» **Task item**
Exact copy, no pictures: reproduce the lines from the one that holds "pink padlock: 5 -> 2" through the end of the entries.

» **Colored object listings**
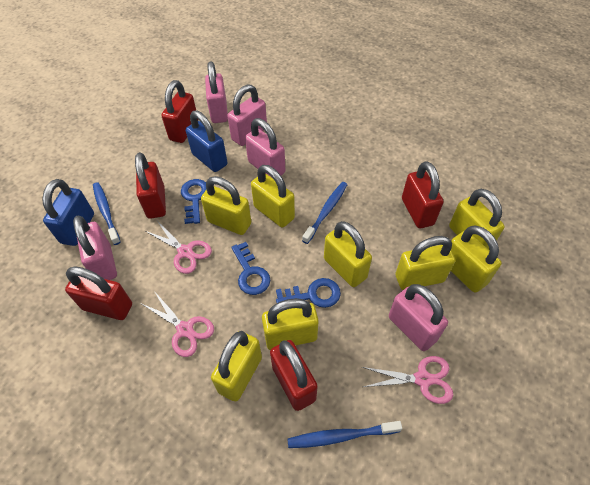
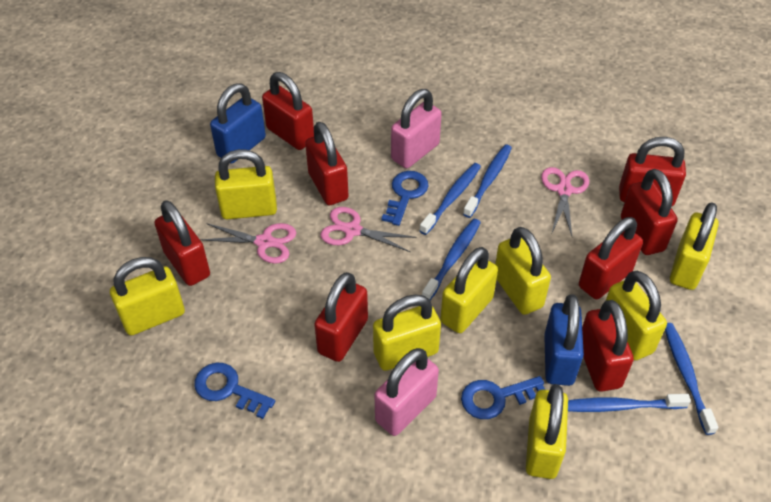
blue toothbrush: 3 -> 5
pink padlock: 5 -> 2
red padlock: 5 -> 8

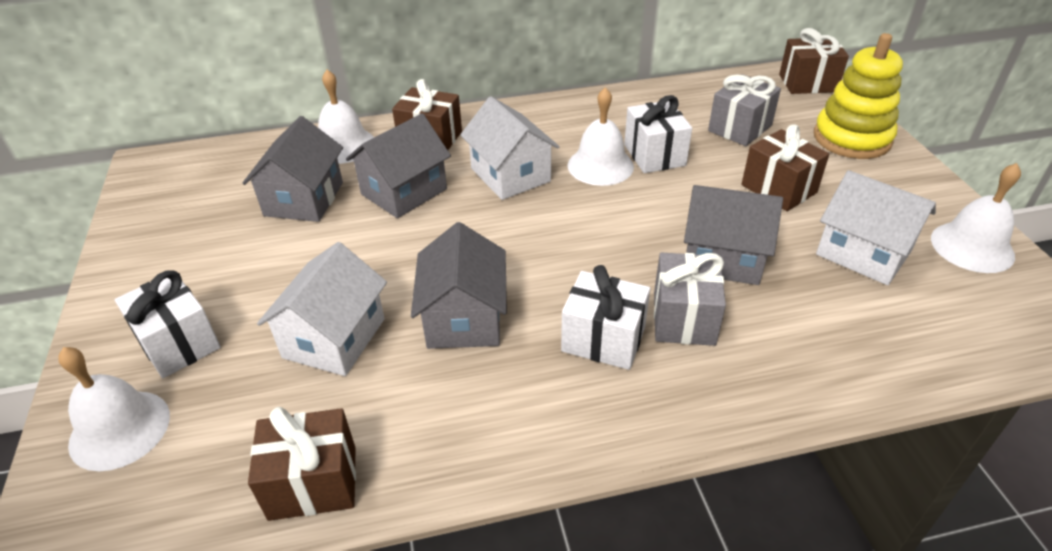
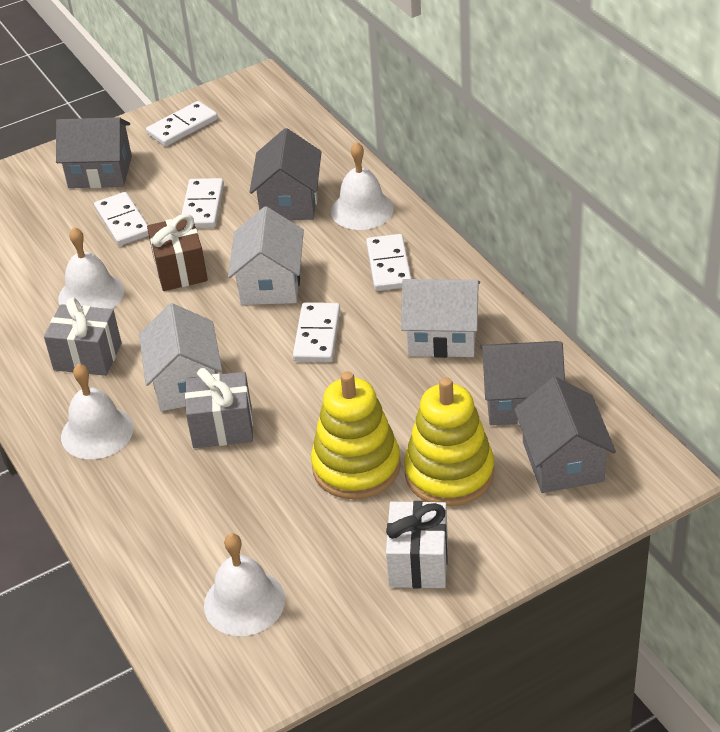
brown gift: 4 -> 1
white domino: 0 -> 5
white gift: 3 -> 1
yellow stacking toy: 1 -> 2

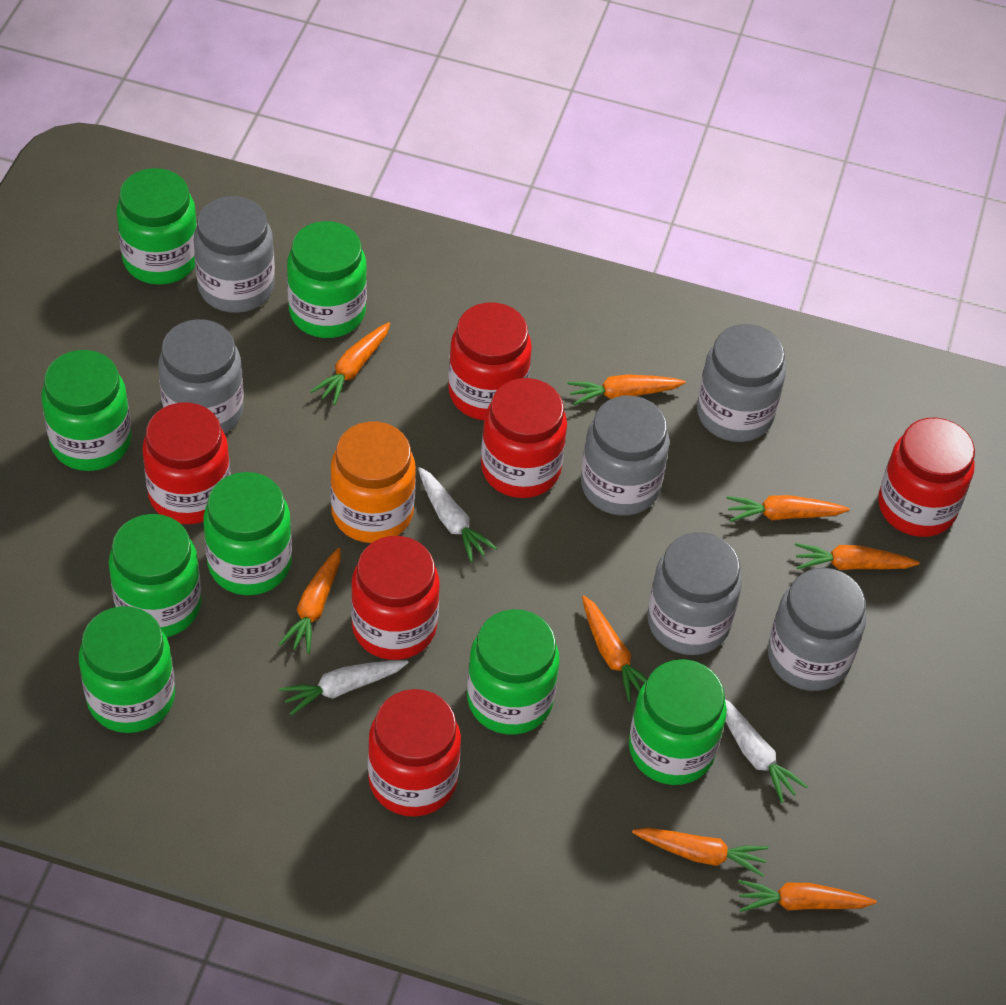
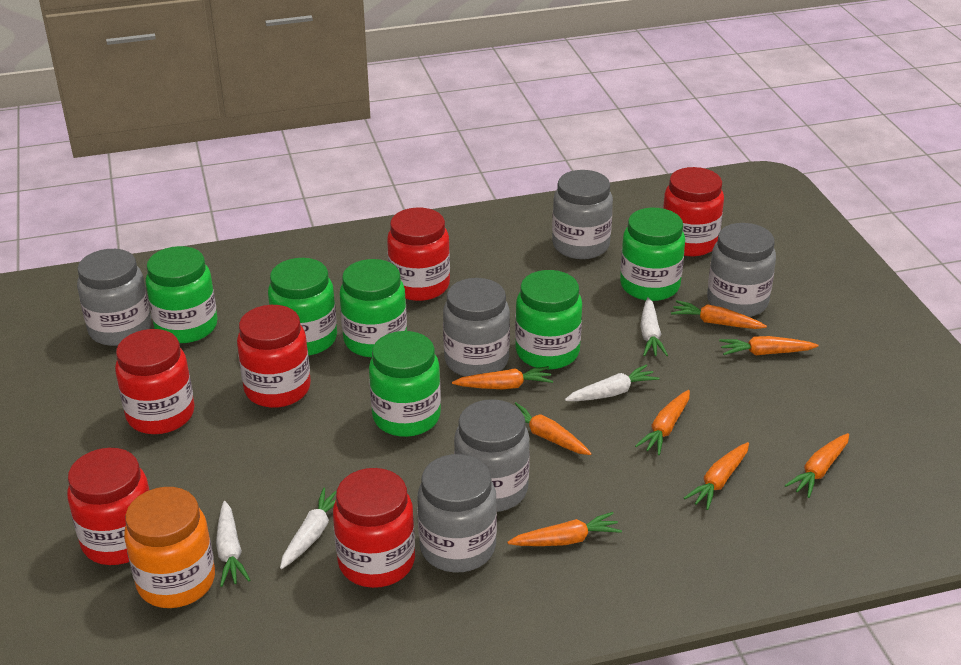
green jar: 8 -> 6
white carrot: 3 -> 4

» **Response**
pink padlock: 5 -> 2
red padlock: 5 -> 8

brown gift: 4 -> 1
white domino: 0 -> 5
white gift: 3 -> 1
yellow stacking toy: 1 -> 2

green jar: 8 -> 6
white carrot: 3 -> 4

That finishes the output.